§ Instructions to follow
Print the data below exactly, but only the lines from the one containing "World Clock: [690,337,1038,502]" down to the one containing "Solnex Mail: [406,772,802,1121]", inclusive.

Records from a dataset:
'''

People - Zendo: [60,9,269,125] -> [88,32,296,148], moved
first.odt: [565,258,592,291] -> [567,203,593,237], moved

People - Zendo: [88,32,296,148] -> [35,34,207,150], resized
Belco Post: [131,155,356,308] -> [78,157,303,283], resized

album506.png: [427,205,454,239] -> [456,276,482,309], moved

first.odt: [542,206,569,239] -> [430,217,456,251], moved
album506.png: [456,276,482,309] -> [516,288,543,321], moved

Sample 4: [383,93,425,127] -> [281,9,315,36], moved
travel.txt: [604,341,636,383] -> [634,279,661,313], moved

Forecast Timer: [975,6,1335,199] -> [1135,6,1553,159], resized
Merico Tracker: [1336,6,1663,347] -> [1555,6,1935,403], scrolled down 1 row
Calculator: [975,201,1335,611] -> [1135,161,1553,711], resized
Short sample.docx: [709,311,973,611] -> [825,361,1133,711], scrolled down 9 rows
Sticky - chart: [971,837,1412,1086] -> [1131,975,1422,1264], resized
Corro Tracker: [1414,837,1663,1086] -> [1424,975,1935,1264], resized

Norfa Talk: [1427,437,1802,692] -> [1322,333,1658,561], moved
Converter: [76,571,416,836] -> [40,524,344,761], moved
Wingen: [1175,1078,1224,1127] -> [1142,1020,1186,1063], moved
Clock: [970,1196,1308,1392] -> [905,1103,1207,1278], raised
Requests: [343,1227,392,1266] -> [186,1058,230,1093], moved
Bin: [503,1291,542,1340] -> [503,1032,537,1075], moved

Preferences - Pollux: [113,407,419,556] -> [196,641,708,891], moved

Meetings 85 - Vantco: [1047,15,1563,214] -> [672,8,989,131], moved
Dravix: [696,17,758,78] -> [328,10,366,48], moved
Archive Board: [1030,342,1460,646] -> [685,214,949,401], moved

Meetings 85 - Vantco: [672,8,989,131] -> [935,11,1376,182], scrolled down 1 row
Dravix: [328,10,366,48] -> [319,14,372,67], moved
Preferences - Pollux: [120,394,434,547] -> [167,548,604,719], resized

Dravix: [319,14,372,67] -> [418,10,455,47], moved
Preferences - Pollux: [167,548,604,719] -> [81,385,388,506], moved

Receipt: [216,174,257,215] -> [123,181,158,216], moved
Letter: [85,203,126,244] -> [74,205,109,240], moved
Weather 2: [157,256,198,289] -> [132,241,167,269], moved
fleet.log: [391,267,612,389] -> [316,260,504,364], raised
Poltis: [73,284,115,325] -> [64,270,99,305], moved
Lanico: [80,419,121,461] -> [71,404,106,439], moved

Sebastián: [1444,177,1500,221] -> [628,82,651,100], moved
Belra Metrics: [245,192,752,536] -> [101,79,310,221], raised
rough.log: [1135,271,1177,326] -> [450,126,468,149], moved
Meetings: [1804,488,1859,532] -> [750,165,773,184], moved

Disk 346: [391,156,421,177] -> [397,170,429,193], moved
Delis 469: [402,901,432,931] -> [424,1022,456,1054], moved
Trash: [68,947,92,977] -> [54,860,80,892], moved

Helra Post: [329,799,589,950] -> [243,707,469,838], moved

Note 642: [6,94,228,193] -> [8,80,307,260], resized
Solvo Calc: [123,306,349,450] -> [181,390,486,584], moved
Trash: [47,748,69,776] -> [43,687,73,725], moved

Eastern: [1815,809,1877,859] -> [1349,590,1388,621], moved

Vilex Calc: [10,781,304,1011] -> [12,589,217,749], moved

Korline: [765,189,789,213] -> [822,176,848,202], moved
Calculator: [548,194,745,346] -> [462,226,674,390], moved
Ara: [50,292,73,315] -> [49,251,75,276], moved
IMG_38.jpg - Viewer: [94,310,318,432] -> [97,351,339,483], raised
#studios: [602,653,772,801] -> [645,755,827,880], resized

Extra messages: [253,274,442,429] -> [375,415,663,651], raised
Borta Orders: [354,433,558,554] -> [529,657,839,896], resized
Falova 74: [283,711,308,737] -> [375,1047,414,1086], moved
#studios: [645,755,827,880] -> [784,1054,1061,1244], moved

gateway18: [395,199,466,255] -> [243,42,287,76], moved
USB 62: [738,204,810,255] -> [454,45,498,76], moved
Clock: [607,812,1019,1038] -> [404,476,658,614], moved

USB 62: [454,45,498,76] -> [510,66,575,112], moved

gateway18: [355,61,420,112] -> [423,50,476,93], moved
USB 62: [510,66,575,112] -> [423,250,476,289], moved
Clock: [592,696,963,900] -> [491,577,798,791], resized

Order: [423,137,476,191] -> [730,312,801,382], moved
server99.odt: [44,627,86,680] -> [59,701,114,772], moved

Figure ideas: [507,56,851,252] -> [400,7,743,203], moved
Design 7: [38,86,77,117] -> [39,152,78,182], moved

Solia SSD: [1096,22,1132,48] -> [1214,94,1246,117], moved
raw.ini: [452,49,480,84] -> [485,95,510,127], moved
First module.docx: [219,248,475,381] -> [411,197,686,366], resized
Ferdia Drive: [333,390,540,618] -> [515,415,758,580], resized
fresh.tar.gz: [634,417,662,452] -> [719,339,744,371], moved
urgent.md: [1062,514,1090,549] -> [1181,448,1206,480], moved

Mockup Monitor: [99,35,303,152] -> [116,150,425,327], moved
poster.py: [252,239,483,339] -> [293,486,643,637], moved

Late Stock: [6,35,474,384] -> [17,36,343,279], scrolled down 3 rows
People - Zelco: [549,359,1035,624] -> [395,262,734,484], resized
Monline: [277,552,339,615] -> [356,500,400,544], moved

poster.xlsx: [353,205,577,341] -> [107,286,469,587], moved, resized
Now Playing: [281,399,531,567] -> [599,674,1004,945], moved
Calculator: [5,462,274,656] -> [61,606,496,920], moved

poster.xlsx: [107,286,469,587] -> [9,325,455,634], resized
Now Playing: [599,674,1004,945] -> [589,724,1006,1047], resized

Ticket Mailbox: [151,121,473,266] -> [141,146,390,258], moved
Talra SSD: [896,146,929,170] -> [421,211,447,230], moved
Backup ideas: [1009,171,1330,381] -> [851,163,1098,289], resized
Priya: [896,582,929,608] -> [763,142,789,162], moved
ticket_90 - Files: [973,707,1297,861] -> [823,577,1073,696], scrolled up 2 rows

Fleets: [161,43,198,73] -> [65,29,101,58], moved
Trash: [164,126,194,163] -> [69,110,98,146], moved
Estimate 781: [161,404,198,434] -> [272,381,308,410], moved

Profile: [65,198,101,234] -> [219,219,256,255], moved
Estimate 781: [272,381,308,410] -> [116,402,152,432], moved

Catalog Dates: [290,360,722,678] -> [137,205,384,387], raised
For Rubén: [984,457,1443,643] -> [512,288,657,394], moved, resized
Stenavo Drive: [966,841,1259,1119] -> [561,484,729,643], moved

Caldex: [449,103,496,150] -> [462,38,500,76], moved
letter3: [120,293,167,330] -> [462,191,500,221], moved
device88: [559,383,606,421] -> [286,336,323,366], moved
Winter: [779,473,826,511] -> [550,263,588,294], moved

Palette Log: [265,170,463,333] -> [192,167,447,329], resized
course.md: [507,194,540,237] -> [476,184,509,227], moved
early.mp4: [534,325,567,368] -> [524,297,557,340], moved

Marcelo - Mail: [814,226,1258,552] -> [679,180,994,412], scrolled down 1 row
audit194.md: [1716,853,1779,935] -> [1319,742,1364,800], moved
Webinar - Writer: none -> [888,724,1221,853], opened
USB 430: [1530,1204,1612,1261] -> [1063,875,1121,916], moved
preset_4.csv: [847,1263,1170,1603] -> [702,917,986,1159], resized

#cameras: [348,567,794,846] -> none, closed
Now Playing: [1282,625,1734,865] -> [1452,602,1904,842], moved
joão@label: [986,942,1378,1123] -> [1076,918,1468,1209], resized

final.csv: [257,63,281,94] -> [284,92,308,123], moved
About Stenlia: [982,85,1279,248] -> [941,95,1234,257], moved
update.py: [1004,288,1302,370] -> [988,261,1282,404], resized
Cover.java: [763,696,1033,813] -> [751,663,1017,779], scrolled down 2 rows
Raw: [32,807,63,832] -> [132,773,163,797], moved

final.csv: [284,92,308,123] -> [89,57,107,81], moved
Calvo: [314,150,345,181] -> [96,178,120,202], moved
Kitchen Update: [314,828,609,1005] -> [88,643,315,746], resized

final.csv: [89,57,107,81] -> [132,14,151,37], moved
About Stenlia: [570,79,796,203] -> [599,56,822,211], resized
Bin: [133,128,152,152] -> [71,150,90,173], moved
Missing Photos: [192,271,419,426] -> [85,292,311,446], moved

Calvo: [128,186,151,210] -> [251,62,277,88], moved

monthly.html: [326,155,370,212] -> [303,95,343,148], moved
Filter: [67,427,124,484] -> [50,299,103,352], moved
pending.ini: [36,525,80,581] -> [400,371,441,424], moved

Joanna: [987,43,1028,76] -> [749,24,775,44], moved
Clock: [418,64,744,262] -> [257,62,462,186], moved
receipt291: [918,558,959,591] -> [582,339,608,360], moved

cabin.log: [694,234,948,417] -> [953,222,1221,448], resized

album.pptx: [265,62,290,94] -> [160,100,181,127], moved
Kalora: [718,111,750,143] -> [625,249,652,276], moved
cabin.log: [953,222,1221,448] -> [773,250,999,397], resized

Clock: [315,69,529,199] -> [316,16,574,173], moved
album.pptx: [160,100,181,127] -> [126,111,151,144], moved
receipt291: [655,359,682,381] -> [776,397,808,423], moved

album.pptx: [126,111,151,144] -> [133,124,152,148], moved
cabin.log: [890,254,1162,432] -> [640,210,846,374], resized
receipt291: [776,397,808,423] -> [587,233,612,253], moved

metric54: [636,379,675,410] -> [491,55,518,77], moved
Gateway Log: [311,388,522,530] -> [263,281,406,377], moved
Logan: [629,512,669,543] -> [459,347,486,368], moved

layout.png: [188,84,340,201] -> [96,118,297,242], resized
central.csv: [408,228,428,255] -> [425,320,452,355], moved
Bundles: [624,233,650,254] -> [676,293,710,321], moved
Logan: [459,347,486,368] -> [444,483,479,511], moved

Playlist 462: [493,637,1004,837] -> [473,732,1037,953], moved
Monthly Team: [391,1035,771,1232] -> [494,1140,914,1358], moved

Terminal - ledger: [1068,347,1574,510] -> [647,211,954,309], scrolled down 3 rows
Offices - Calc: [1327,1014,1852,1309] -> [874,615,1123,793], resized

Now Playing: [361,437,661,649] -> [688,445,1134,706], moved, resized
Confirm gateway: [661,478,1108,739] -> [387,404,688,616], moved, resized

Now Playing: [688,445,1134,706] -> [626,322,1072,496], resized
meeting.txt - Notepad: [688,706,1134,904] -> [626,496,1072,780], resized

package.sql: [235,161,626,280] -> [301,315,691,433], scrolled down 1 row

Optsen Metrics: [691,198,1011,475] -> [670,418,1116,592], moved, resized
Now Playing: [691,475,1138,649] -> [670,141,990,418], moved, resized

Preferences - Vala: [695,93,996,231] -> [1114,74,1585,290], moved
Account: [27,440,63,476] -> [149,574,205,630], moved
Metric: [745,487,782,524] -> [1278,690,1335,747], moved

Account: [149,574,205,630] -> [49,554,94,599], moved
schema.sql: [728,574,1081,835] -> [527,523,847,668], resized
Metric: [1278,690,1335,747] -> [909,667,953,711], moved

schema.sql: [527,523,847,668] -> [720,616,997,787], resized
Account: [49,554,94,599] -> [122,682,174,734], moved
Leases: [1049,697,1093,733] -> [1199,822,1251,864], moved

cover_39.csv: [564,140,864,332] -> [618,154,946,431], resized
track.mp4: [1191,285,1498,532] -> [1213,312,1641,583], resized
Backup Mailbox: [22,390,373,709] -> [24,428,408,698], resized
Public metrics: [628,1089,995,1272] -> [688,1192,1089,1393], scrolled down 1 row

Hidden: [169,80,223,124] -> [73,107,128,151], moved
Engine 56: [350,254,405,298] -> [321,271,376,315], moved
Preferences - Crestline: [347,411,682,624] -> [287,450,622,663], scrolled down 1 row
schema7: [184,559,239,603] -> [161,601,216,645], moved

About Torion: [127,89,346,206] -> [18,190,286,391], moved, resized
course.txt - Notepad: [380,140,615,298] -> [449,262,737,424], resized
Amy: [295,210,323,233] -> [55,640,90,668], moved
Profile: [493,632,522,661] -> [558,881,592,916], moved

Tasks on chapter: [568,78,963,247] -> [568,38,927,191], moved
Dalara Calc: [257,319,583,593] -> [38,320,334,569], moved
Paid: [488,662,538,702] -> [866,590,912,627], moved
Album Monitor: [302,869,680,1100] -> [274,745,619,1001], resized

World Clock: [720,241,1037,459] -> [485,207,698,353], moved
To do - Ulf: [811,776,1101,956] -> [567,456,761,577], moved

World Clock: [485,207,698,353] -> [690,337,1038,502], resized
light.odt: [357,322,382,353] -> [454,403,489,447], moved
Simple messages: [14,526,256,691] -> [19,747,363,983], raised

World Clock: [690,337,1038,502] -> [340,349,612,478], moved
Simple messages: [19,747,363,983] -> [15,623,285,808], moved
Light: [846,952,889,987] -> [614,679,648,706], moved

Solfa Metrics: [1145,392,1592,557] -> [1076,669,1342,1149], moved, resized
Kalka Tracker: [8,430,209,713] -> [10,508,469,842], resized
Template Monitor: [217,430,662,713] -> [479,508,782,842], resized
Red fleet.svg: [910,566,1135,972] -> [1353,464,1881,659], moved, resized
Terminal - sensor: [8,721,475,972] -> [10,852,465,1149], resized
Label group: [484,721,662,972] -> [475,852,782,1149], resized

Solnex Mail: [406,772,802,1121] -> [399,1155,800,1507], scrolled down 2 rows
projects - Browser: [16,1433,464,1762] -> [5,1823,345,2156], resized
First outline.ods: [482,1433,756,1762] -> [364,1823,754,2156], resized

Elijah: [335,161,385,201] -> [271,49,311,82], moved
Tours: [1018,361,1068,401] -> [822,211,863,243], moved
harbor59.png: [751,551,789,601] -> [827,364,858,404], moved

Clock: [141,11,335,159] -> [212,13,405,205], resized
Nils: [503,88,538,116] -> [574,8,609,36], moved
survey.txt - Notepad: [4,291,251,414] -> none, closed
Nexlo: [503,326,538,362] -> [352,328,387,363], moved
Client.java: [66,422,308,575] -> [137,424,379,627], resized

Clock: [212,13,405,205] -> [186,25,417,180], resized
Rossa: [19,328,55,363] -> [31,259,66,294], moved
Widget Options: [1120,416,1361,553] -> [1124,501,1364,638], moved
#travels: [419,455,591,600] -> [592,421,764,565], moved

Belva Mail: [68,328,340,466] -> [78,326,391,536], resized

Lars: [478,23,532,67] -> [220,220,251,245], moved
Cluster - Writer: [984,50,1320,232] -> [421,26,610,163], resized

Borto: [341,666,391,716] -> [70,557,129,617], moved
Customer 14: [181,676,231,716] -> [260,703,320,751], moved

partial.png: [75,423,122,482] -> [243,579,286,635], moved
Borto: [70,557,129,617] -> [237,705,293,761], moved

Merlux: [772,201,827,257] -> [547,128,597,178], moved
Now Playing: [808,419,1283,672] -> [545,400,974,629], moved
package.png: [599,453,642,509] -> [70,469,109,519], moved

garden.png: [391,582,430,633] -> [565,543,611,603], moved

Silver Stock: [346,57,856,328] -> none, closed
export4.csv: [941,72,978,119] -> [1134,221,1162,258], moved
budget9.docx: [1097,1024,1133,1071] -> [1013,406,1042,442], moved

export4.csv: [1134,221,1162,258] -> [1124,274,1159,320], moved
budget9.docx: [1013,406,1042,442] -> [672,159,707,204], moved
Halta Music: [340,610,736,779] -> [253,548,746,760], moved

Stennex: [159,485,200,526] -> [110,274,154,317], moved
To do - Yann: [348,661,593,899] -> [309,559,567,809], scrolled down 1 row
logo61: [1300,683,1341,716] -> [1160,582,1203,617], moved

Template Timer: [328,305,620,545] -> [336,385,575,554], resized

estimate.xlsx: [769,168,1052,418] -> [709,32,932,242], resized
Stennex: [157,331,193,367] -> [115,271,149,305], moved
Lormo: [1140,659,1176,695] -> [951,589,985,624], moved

'''

§ Output
World Clock: [690,337,1038,502] -> [340,349,612,478], moved
Simple messages: [19,747,363,983] -> [15,623,285,808], moved
Light: [846,952,889,987] -> [614,679,648,706], moved

Solfa Metrics: [1145,392,1592,557] -> [1076,669,1342,1149], moved, resized
Kalka Tracker: [8,430,209,713] -> [10,508,469,842], resized
Template Monitor: [217,430,662,713] -> [479,508,782,842], resized
Red fleet.svg: [910,566,1135,972] -> [1353,464,1881,659], moved, resized
Terminal - sensor: [8,721,475,972] -> [10,852,465,1149], resized
Label group: [484,721,662,972] -> [475,852,782,1149], resized

Solnex Mail: [406,772,802,1121] -> [399,1155,800,1507], scrolled down 2 rows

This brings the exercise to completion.